*Problem to solve*:
Copy every line of the data below word for word, leaving out the pictures.

━━━

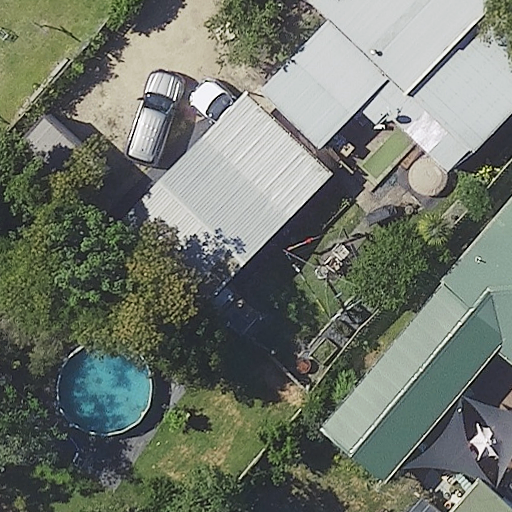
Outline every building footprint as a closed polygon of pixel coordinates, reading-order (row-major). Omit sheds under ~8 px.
[(511,0),(324,0),(488,163),(511,139),(511,0)] [(215,318),(345,175),(261,98),(130,241),(215,318)] [(511,230),(450,304),(511,355),(511,230)] [(443,313),(342,434),(405,487),(506,366),(443,313)] [(511,511),(511,499),(493,484),(469,511),(511,511)]
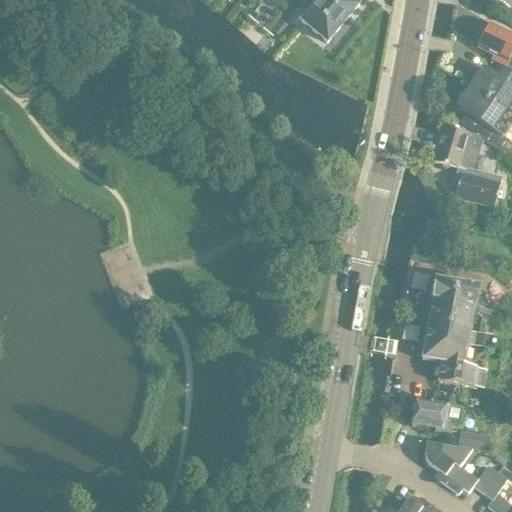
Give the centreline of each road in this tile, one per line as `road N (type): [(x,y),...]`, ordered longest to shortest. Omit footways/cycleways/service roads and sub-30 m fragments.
road 1 (tertiary): [(333,453),(415,0)]
road 2 (residential): [(454,511),(401,467),(333,453)]
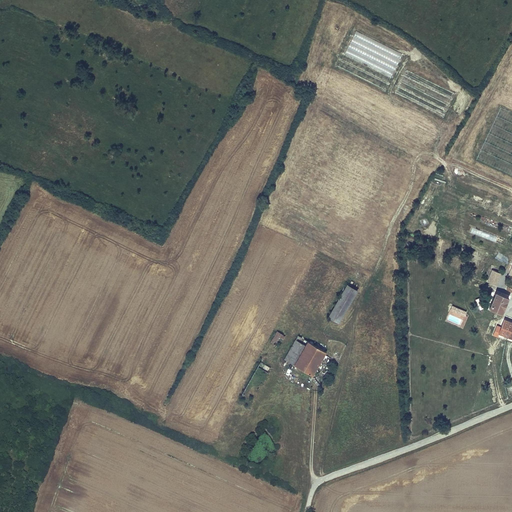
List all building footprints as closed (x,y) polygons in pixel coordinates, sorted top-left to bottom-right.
[(392,76),(402,52),(355,31),(344,55),(392,76)] [(406,71),(395,94),(443,115),(453,91),(406,71)] [(502,243),(504,238),(472,228),(470,233),(502,243)] [(484,266),(489,256),(485,254),(480,264),(484,266)] [(497,285),(501,274),(492,270),(488,282),(497,285)] [(347,284),(328,316),(338,323),(357,290),(347,284)] [(495,291),(488,308),(501,313),(508,296),(495,291)] [(467,311),(452,305),(450,310),(465,316),(467,311)] [(501,327),(498,333),(511,338),(511,322),(504,319),(501,327)] [(271,342),(278,346),(284,336),(277,332),(271,342)] [(298,336),(284,359),(312,375),(325,352),(298,336)] [(260,361),(242,393),(252,399),(271,367),(260,361)]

━━━

*Solution for this problem*:
Outline every building footprint as a closed polygon of pixel coordinates, reading-order (row-major). Omit sheds under ~8 px.
[(511,0),(324,0),(488,163),(511,139),(511,0)] [(215,318),(345,175),(261,98),(130,241),(215,318)] [(511,230),(450,304),(511,355),(511,230)] [(443,313),(342,434),(405,487),(506,366),(443,313)] [(511,511),(511,499),(493,484),(469,511),(511,511)]
Give the centreline of each road in this tile, one per line as `road N (type): [(x,y),...]`, ordered longest to shortest. Omit footways/cycleways/service roads and sub-30 m fragments.
road 1 (tertiary): [(333,453),(415,0)]
road 2 (residential): [(454,511),(401,467),(333,453)]
List all building footprints as closed (x,y) polygons in pixel coordinates, sorted top-left to bottom-right.
[(392,76),(402,52),(355,31),(344,55),(392,76)] [(406,71),(395,94),(443,115),(453,91),(406,71)] [(502,243),(504,238),(472,228),(470,233),(502,243)] [(484,266),(489,256),(485,254),(480,264),(484,266)] [(497,285),(501,274),(492,270),(488,282),(497,285)] [(347,284),(328,316),(338,323),(357,290),(347,284)] [(495,291),(488,308),(501,313),(508,296),(495,291)] [(467,311),(452,305),(450,310),(465,316),(467,311)] [(501,327),(498,333),(511,338),(511,322),(504,319),(501,327)] [(271,342),(278,346),(284,336),(277,332),(271,342)] [(298,336),(284,359),(312,375),(325,352),(298,336)] [(260,361),(242,393),(252,399),(271,367),(260,361)]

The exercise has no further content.